======== MATERIALS PROVIDED ========
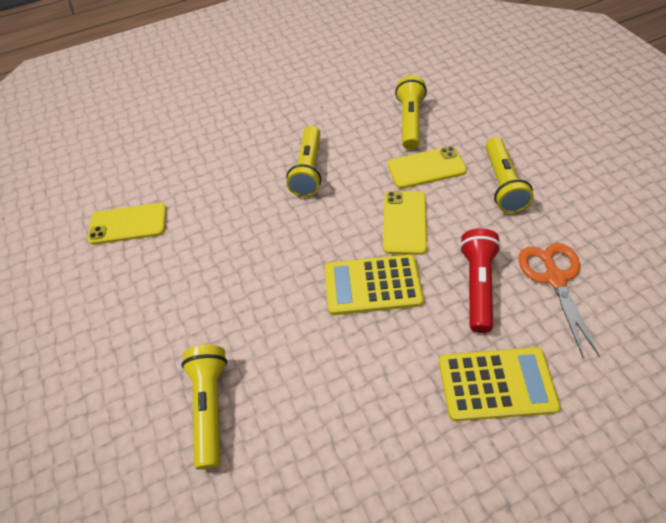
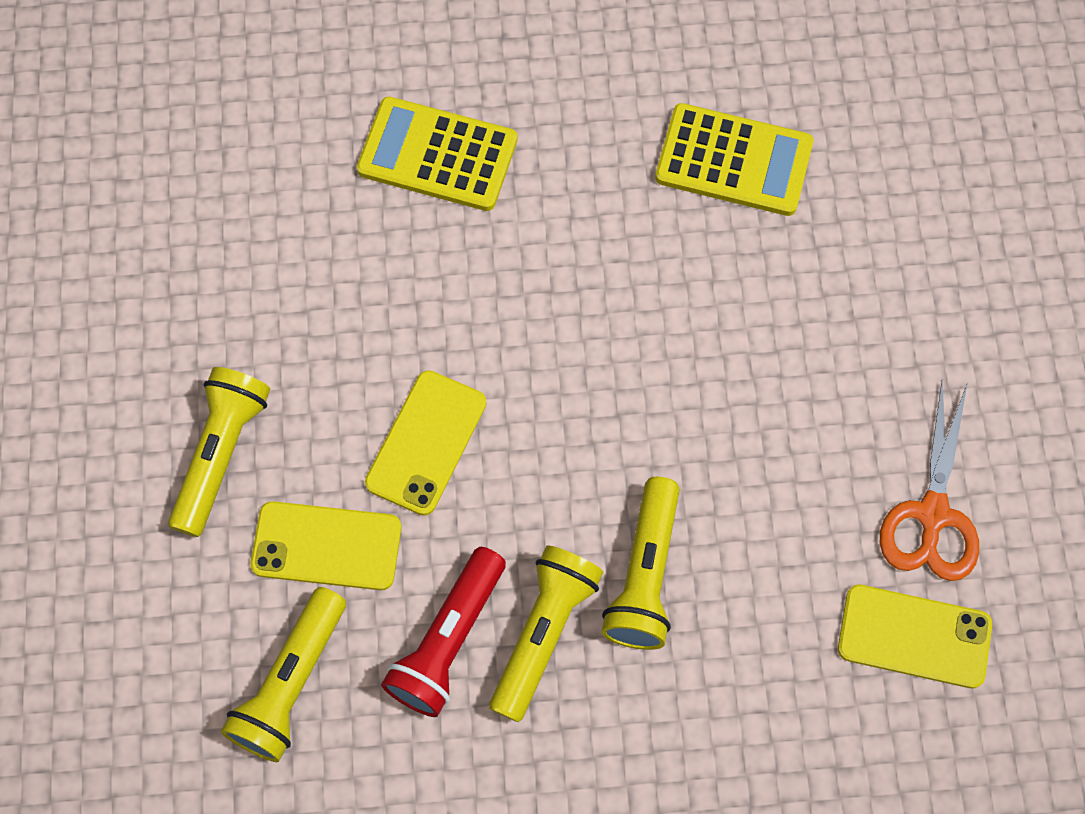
camera: 165 degrees left, 15 degrees up
(210, 407) = (817, 257): yellow flashlight -> yellow flashlight (644, 575)
(372, 285) = (530, 349): yellow calculator -> yellow calculator (733, 161)
(477, 285) = (379, 290): red flashlight -> red flashlight (448, 640)
(554, 278) = (264, 260): orange scissors -> orange scissors (932, 514)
========
-- REQUIRED ACTION --
The full material above must be output verbatim, minus any pictures.

-- RESPONSE TO THE EXERCISE --
camera: 165 degrees left, 15 degrees up
(210, 407) = (817, 257): yellow flashlight -> yellow flashlight (644, 575)
(372, 285) = (530, 349): yellow calculator -> yellow calculator (733, 161)
(477, 285) = (379, 290): red flashlight -> red flashlight (448, 640)
(554, 278) = (264, 260): orange scissors -> orange scissors (932, 514)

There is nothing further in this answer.